• **Task to complete**:
Every entry must appear in the answer exactly as written.

• **Supplied material**:

BEGIN

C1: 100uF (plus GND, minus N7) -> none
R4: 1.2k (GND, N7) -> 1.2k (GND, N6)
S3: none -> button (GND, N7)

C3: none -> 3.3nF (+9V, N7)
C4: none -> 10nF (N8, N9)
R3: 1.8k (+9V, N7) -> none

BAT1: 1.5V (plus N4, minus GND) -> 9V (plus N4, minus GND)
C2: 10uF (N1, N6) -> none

END

• **Result for this exercise**:
C1: 100uF (plus GND, minus N7) -> none
R4: 1.2k (GND, N7) -> 1.2k (GND, N6)
S3: none -> button (GND, N7)

C3: none -> 3.3nF (+9V, N7)
C4: none -> 10nF (N8, N9)
R3: 1.8k (+9V, N7) -> none

BAT1: 1.5V (plus N4, minus GND) -> 9V (plus N4, minus GND)
C2: 10uF (N1, N6) -> none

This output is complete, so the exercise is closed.